→ DATASET RECORDS

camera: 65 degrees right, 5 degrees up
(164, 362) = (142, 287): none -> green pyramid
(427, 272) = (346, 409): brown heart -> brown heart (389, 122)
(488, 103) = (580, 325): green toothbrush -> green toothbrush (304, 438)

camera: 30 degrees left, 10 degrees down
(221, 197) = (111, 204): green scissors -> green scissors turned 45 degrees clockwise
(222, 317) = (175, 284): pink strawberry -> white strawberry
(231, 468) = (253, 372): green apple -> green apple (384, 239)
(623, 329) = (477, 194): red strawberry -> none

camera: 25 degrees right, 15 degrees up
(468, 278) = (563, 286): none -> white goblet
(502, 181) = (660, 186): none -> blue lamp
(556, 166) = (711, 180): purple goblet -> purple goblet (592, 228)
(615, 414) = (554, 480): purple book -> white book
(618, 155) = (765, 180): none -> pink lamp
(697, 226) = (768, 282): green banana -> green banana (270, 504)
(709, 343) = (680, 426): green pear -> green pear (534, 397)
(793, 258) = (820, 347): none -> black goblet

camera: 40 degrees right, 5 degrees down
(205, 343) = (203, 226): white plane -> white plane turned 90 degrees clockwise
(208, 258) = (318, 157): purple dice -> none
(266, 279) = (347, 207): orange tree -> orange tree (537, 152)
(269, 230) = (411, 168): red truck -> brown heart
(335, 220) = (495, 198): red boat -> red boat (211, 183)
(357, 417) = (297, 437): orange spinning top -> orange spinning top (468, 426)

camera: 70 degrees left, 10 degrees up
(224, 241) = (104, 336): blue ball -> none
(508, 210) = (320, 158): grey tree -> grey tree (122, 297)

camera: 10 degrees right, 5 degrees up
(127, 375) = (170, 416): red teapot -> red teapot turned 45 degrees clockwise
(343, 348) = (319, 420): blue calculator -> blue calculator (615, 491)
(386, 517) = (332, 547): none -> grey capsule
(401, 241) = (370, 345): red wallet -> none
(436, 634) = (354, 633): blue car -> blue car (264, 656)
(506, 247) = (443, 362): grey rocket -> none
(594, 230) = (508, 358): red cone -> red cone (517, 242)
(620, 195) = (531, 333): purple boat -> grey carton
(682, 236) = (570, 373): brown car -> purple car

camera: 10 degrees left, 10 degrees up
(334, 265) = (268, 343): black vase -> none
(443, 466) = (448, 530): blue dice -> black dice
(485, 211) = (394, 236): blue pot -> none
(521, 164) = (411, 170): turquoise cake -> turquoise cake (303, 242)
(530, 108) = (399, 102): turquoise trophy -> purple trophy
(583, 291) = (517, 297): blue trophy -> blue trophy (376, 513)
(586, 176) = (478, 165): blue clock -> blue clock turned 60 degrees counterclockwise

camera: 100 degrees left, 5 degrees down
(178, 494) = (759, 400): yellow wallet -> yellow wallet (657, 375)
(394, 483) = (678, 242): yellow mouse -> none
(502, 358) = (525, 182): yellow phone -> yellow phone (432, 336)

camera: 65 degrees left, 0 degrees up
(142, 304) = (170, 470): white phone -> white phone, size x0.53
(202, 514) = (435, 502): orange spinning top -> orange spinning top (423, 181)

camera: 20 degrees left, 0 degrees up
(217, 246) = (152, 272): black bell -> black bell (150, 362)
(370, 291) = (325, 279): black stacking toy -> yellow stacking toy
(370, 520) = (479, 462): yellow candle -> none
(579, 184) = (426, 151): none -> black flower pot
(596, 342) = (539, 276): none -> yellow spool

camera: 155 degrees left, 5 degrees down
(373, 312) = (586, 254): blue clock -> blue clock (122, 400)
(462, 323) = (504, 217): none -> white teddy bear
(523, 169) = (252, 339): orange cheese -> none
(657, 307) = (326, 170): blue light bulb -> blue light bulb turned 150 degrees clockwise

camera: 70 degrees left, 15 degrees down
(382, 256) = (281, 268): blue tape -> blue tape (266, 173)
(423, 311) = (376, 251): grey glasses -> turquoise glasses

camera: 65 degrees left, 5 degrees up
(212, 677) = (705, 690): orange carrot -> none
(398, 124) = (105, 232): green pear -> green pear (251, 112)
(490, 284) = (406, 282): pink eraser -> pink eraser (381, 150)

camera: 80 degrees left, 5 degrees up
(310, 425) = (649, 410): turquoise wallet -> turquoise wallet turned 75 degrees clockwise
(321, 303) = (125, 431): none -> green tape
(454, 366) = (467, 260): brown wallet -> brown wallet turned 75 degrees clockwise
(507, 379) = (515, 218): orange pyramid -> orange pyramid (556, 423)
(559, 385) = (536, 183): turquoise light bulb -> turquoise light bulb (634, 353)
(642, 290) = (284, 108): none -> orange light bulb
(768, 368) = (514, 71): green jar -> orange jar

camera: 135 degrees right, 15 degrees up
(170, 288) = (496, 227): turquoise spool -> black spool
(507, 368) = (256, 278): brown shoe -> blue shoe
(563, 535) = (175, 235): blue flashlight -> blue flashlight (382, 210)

→ WORK REQUIRED
Write out the whole listing exactly as it stands.

→ YOUR RESPONSE
camera: 65 degrees right, 5 degrees up
(164, 362) = (142, 287): none -> green pyramid
(427, 272) = (346, 409): brown heart -> brown heart (389, 122)
(488, 103) = (580, 325): green toothbrush -> green toothbrush (304, 438)

camera: 30 degrees left, 10 degrees down
(221, 197) = (111, 204): green scissors -> green scissors turned 45 degrees clockwise
(222, 317) = (175, 284): pink strawberry -> white strawberry
(231, 468) = (253, 372): green apple -> green apple (384, 239)
(623, 329) = (477, 194): red strawberry -> none

camera: 25 degrees right, 15 degrees up
(468, 278) = (563, 286): none -> white goblet
(502, 181) = (660, 186): none -> blue lamp
(556, 166) = (711, 180): purple goblet -> purple goblet (592, 228)
(615, 414) = (554, 480): purple book -> white book
(618, 155) = (765, 180): none -> pink lamp
(697, 226) = (768, 282): green banana -> green banana (270, 504)
(709, 343) = (680, 426): green pear -> green pear (534, 397)
(793, 258) = (820, 347): none -> black goblet

camera: 40 degrees right, 5 degrees down
(205, 343) = (203, 226): white plane -> white plane turned 90 degrees clockwise
(208, 258) = (318, 157): purple dice -> none
(266, 279) = (347, 207): orange tree -> orange tree (537, 152)
(269, 230) = (411, 168): red truck -> brown heart
(335, 220) = (495, 198): red boat -> red boat (211, 183)
(357, 417) = (297, 437): orange spinning top -> orange spinning top (468, 426)

camera: 70 degrees left, 10 degrees up
(224, 241) = (104, 336): blue ball -> none
(508, 210) = (320, 158): grey tree -> grey tree (122, 297)

camera: 10 degrees right, 5 degrees up
(127, 375) = (170, 416): red teapot -> red teapot turned 45 degrees clockwise
(343, 348) = (319, 420): blue calculator -> blue calculator (615, 491)
(386, 517) = (332, 547): none -> grey capsule
(401, 241) = (370, 345): red wallet -> none
(436, 634) = (354, 633): blue car -> blue car (264, 656)
(506, 247) = (443, 362): grey rocket -> none
(594, 230) = (508, 358): red cone -> red cone (517, 242)
(620, 195) = (531, 333): purple boat -> grey carton
(682, 236) = (570, 373): brown car -> purple car

camera: 10 degrees left, 10 degrees up
(334, 265) = (268, 343): black vase -> none
(443, 466) = (448, 530): blue dice -> black dice
(485, 211) = (394, 236): blue pot -> none
(521, 164) = (411, 170): turquoise cake -> turquoise cake (303, 242)
(530, 108) = (399, 102): turquoise trophy -> purple trophy
(583, 291) = (517, 297): blue trophy -> blue trophy (376, 513)
(586, 176) = (478, 165): blue clock -> blue clock turned 60 degrees counterclockwise

camera: 100 degrees left, 5 degrees down
(178, 494) = (759, 400): yellow wallet -> yellow wallet (657, 375)
(394, 483) = (678, 242): yellow mouse -> none
(502, 358) = (525, 182): yellow phone -> yellow phone (432, 336)

camera: 65 degrees left, 0 degrees up
(142, 304) = (170, 470): white phone -> white phone, size x0.53
(202, 514) = (435, 502): orange spinning top -> orange spinning top (423, 181)

camera: 20 degrees left, 0 degrees up
(217, 246) = (152, 272): black bell -> black bell (150, 362)
(370, 291) = (325, 279): black stacking toy -> yellow stacking toy
(370, 520) = (479, 462): yellow candle -> none
(579, 184) = (426, 151): none -> black flower pot
(596, 342) = (539, 276): none -> yellow spool

camera: 155 degrees left, 5 degrees down
(373, 312) = (586, 254): blue clock -> blue clock (122, 400)
(462, 323) = (504, 217): none -> white teddy bear
(523, 169) = (252, 339): orange cheese -> none
(657, 307) = (326, 170): blue light bulb -> blue light bulb turned 150 degrees clockwise

camera: 70 degrees left, 15 degrees down
(382, 256) = (281, 268): blue tape -> blue tape (266, 173)
(423, 311) = (376, 251): grey glasses -> turquoise glasses

camera: 65 degrees left, 5 degrees up
(212, 677) = (705, 690): orange carrot -> none
(398, 124) = (105, 232): green pear -> green pear (251, 112)
(490, 284) = (406, 282): pink eraser -> pink eraser (381, 150)

camera: 80 degrees left, 5 degrees up
(310, 425) = (649, 410): turquoise wallet -> turquoise wallet turned 75 degrees clockwise
(321, 303) = (125, 431): none -> green tape
(454, 366) = (467, 260): brown wallet -> brown wallet turned 75 degrees clockwise
(507, 379) = (515, 218): orange pyramid -> orange pyramid (556, 423)
(559, 385) = (536, 183): turquoise light bulb -> turquoise light bulb (634, 353)
(642, 290) = (284, 108): none -> orange light bulb
(768, 368) = (514, 71): green jar -> orange jar

camera: 135 degrees right, 15 degrees up
(170, 288) = (496, 227): turquoise spool -> black spool
(507, 368) = (256, 278): brown shoe -> blue shoe
(563, 535) = (175, 235): blue flashlight -> blue flashlight (382, 210)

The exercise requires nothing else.